**やること:** 下の行のうち、文字列「defaultTimeSignature」を含むものをすべて抜き出して集めてください。

........

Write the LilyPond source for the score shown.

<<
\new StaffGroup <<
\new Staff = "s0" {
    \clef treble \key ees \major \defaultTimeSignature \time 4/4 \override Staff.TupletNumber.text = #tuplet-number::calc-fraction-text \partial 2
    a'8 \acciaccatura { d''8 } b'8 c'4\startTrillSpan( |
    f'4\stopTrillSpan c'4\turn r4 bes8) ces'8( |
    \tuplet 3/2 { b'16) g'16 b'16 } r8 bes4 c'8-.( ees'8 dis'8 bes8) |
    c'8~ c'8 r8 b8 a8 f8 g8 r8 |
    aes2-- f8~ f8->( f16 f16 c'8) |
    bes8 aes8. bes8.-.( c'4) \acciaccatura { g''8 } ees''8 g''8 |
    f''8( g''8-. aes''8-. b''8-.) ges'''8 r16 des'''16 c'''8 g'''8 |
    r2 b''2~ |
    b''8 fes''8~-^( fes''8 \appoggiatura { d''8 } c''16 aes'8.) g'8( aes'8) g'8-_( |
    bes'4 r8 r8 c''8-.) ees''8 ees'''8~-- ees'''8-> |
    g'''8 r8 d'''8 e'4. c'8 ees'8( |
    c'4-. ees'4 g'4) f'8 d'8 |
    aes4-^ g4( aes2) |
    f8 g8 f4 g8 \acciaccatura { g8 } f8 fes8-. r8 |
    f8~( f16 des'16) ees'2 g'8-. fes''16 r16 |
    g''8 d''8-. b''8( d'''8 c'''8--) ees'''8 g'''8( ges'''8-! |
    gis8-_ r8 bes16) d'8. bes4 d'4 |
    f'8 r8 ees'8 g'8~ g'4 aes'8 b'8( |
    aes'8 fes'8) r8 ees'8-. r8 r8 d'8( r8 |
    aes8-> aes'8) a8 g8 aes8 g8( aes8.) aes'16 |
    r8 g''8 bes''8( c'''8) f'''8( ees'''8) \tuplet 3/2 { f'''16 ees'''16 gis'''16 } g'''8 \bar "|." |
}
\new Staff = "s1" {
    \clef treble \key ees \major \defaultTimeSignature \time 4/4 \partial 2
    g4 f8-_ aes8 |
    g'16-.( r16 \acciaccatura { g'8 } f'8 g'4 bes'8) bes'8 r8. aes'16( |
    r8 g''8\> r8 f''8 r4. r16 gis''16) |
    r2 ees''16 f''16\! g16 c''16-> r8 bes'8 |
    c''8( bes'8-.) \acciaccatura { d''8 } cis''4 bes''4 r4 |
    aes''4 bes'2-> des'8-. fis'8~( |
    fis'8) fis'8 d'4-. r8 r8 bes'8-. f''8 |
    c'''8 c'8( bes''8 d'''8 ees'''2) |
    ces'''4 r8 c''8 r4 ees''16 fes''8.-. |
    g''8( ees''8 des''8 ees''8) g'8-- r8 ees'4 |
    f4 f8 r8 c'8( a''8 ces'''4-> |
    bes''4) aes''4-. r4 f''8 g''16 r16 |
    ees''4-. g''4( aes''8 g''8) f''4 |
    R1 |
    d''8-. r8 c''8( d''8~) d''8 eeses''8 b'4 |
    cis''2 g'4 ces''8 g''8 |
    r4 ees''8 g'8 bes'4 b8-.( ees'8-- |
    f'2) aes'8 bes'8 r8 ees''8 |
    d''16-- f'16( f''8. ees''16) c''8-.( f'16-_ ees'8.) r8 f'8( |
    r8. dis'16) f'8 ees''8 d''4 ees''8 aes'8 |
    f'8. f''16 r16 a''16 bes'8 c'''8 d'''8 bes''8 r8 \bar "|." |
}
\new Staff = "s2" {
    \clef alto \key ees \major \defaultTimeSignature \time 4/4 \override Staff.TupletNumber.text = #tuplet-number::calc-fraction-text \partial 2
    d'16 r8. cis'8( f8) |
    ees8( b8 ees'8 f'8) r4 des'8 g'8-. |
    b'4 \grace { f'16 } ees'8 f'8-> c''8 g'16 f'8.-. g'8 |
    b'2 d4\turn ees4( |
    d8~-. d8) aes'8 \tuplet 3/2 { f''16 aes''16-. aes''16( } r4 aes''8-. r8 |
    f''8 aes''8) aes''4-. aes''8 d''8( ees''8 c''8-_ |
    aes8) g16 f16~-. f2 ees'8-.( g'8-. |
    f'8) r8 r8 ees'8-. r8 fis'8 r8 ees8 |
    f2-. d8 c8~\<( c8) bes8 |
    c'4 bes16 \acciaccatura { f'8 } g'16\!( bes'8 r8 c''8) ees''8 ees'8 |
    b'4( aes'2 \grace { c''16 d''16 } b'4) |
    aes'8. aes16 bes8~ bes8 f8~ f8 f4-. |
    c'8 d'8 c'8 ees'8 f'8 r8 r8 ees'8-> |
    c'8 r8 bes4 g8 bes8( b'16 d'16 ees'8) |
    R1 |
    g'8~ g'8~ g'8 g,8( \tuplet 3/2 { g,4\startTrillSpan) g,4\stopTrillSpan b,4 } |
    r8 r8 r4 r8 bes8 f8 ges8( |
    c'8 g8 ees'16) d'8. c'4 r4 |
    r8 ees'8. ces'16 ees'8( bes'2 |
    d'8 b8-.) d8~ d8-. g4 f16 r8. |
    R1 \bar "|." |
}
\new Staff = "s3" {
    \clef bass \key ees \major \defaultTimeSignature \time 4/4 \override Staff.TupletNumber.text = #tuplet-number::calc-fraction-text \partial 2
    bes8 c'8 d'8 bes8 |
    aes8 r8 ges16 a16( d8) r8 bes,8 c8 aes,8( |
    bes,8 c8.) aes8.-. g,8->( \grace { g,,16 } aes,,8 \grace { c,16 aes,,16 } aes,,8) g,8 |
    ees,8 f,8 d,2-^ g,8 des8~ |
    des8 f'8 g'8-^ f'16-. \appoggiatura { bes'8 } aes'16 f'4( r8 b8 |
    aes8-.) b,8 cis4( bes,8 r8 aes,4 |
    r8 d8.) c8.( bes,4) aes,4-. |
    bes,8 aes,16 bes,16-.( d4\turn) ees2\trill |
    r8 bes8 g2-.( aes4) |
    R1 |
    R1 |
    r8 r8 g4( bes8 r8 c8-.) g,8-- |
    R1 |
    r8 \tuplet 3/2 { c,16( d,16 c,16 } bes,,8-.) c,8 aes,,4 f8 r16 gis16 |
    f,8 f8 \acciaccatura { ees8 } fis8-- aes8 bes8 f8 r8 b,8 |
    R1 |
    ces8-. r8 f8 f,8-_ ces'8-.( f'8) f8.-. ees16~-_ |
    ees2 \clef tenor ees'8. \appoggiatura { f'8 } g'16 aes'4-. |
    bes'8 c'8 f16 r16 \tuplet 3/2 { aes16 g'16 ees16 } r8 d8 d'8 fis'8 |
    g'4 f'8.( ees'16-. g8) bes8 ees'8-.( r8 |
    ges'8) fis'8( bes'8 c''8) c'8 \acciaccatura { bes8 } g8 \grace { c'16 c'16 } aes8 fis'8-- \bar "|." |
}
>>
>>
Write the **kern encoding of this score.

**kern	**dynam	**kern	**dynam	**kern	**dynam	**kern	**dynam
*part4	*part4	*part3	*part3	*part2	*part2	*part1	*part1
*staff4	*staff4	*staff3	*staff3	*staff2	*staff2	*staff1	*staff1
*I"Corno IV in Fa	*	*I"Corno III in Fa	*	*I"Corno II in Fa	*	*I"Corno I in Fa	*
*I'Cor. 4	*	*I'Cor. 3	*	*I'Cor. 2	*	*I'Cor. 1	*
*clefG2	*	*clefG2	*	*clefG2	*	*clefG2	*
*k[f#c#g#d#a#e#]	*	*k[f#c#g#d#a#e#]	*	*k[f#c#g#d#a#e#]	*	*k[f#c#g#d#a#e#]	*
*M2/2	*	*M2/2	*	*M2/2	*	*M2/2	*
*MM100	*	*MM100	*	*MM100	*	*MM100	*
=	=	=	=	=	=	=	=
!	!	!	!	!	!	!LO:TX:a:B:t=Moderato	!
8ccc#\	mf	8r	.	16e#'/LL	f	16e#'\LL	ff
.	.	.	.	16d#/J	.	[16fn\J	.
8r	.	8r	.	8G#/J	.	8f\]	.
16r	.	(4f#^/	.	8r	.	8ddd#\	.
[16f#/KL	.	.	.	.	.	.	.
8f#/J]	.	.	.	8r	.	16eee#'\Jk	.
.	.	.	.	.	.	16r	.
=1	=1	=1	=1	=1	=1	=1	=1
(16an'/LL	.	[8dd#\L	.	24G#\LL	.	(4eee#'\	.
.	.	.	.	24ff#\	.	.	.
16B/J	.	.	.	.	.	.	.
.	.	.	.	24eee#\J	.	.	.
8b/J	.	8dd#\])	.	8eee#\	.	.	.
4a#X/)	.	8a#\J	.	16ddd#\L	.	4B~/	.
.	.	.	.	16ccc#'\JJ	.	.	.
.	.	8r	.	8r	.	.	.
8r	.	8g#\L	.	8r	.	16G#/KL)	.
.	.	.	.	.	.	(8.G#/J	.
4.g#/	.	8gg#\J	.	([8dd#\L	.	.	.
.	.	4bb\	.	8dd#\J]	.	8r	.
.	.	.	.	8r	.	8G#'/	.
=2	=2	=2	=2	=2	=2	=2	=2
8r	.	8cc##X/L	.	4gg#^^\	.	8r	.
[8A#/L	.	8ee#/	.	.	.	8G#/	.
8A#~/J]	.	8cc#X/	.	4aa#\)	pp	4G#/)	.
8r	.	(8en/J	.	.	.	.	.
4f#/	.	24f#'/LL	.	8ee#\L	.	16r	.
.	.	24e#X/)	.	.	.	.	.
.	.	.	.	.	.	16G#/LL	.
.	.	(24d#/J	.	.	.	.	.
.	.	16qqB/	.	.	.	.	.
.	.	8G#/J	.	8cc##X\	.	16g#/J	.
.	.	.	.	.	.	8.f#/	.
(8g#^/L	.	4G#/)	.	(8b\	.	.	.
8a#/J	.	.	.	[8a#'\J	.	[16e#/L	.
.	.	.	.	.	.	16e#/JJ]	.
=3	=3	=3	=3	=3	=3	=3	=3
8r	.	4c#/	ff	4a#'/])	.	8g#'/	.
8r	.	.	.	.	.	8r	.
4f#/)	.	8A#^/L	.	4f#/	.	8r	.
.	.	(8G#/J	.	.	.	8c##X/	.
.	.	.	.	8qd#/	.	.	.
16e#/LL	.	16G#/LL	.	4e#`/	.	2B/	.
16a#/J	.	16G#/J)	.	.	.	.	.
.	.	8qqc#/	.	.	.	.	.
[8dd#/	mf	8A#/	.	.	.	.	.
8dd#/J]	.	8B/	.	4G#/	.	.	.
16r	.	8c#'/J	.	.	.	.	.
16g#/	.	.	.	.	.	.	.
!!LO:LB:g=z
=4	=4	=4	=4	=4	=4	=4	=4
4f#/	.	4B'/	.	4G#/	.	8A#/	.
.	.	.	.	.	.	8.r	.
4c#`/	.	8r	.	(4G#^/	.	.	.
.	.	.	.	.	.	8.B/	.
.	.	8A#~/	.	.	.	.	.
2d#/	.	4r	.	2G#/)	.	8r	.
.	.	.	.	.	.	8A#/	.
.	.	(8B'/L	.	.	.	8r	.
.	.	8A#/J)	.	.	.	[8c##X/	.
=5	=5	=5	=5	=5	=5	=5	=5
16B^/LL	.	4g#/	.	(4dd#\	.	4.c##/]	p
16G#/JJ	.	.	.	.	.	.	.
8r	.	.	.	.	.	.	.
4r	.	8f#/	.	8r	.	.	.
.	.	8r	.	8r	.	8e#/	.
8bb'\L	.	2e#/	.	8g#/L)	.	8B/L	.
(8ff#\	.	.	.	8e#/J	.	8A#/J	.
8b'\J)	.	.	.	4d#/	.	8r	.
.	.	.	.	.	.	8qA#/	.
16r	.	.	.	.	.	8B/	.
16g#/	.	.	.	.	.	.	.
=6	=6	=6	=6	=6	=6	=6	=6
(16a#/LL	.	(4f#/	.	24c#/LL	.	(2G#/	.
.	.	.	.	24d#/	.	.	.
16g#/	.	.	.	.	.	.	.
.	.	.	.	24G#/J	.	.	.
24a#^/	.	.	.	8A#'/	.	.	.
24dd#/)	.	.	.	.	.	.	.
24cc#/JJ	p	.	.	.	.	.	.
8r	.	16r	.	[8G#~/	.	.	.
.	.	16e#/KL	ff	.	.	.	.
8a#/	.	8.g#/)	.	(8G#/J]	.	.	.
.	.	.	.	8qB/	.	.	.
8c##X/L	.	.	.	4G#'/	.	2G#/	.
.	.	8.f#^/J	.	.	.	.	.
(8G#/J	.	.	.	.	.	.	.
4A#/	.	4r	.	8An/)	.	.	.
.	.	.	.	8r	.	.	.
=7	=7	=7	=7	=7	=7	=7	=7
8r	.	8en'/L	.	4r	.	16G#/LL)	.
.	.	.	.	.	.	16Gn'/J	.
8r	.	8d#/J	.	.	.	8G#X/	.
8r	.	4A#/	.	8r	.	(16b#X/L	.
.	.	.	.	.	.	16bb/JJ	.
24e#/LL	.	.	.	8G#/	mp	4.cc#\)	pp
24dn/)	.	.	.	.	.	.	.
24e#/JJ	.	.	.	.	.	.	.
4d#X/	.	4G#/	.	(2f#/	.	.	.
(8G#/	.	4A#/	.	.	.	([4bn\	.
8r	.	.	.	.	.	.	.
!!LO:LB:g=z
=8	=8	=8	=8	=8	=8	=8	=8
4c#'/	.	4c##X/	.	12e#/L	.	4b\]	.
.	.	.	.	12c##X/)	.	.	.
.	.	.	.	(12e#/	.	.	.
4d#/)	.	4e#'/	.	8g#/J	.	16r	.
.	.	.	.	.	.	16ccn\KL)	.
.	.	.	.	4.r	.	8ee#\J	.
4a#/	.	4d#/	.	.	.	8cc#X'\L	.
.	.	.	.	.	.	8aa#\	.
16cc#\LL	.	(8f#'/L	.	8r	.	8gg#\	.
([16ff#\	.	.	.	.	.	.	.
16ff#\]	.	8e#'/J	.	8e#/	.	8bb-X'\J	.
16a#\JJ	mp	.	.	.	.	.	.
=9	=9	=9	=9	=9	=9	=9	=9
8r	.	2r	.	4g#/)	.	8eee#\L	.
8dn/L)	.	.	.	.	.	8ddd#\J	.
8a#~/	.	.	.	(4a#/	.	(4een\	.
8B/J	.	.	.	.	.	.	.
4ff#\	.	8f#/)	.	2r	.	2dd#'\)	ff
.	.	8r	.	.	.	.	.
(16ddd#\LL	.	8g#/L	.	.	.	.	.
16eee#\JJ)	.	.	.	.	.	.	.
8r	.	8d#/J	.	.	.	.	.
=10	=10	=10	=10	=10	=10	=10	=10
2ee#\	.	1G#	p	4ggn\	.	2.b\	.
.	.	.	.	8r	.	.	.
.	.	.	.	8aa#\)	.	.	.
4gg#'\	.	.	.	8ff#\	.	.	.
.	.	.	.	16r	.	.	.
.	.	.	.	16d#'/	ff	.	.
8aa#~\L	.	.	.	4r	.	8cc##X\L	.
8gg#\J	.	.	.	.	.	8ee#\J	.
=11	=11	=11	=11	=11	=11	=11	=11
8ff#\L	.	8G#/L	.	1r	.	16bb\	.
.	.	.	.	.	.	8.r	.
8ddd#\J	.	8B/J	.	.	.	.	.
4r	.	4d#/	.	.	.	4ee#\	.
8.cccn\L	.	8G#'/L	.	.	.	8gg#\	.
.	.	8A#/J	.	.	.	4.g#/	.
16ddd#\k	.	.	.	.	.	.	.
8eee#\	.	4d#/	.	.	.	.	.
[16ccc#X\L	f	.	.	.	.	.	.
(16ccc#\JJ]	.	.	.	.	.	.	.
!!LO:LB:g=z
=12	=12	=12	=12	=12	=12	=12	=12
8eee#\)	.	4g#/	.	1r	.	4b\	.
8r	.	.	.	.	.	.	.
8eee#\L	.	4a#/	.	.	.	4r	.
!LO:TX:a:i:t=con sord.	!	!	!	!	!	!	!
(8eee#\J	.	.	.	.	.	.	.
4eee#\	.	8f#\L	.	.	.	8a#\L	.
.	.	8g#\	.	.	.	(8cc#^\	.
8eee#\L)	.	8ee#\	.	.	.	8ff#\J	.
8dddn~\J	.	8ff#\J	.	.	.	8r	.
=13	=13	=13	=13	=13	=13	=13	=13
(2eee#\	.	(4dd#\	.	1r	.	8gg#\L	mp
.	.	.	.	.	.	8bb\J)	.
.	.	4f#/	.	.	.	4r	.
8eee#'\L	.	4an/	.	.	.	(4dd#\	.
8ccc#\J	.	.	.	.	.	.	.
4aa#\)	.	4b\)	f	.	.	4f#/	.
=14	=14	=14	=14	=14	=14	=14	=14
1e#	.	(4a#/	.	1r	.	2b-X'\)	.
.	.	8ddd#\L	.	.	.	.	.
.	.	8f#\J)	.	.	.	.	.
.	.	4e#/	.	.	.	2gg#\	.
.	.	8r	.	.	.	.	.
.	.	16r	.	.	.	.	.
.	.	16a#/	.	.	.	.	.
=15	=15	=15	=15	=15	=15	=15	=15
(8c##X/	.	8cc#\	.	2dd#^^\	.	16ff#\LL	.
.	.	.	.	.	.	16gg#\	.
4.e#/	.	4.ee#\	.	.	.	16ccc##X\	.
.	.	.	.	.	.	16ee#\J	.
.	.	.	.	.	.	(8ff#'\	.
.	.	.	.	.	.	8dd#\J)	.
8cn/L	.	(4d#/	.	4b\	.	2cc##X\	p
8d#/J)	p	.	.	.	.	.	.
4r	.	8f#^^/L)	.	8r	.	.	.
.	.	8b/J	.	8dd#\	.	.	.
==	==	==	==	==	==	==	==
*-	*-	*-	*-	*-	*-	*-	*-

........

**解答例:**
    \clef treble \key ees \major \defaultTimeSignature \time 4/4 \override Staff.TupletNumber.text = #tuplet-number::calc-fraction-text \partial 2
    \clef treble \key ees \major \defaultTimeSignature \time 4/4 \partial 2
    \clef alto \key ees \major \defaultTimeSignature \time 4/4 \override Staff.TupletNumber.text = #tuplet-number::calc-fraction-text \partial 2
    \clef bass \key ees \major \defaultTimeSignature \time 4/4 \override Staff.TupletNumber.text = #tuplet-number::calc-fraction-text \partial 2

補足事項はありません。